Go to the line in the entries below that holds "blue brick A5:A6" and repeat exactly from there through the line that holds "cyan tile G6:H8", inclusive.

• **DATASET ENTRIES**
━━━━━━━━━━━━━━━━━━━━━━━━━━━━━━
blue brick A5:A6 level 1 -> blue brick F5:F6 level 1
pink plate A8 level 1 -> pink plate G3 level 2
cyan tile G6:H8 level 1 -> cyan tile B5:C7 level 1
━━━━━━━━━━━━━━━━━━━━━━━━━━━━━━
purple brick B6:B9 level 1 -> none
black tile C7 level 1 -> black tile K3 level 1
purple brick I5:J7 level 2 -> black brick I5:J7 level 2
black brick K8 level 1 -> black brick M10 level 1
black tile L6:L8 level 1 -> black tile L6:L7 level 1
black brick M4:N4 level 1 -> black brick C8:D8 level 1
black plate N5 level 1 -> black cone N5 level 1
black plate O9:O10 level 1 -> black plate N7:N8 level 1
━━━━━━━━━━━━━━━━━━━━━━━━━━━━━━
• **EXERCISE OUTPUT**
blue brick A5:A6 level 1 -> blue brick F5:F6 level 1
pink plate A8 level 1 -> pink plate G3 level 2
cyan tile G6:H8 level 1 -> cyan tile B5:C7 level 1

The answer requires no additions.